**Task details**.
Your answer must be an exact copy of the lines from the one containing "red star: (130, 208) -> (81, 99), moved" through the last line of the records below, with no pictures; please include nothing else.

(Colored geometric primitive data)
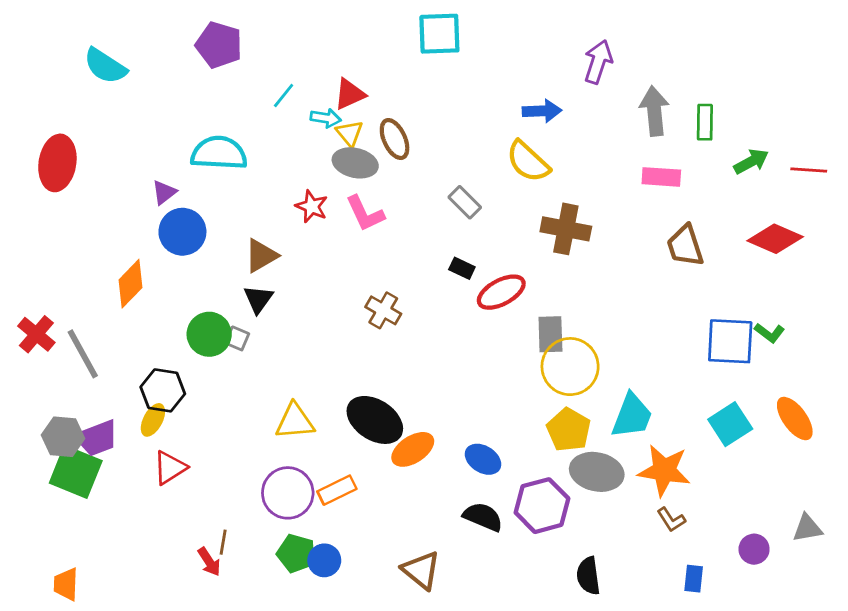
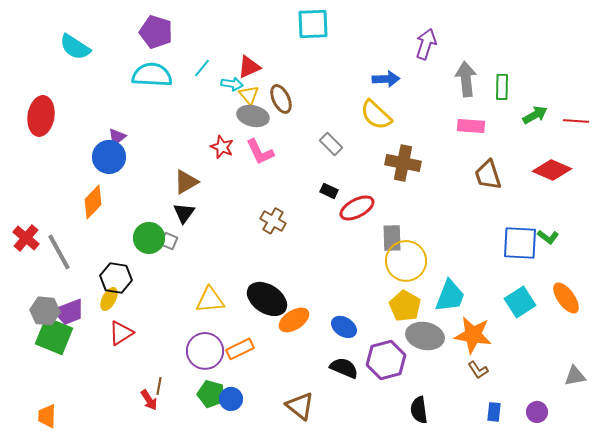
cyan semicircle: (219, 153) -> (152, 75), moved
blue circle: (182, 232) -> (109, 157), moved
purple circle: (754, 549) -> (537, 412), moved

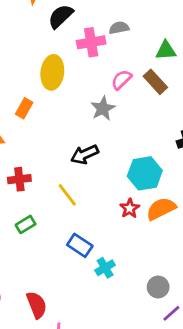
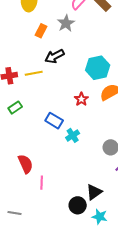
orange rectangle: (24, 108) -> (41, 31), moved
yellow line: (67, 195) -> (34, 73), moved, turned -60
red star: (130, 208) -> (81, 99), moved

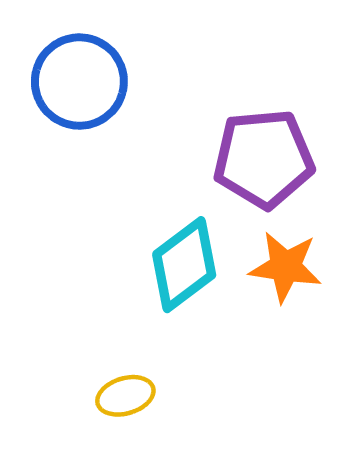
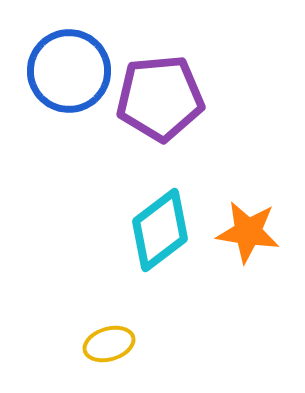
purple pentagon: (264, 159) -> (160, 98), moved

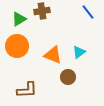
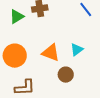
orange circle: (17, 46) -> (15, 56), moved

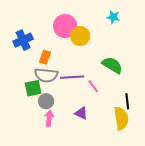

**Solution for this task**.
red star: (130, 208) -> (81, 99), moved

purple pentagon: (264, 159) -> (160, 98), moved

orange circle: (17, 46) -> (15, 56), moved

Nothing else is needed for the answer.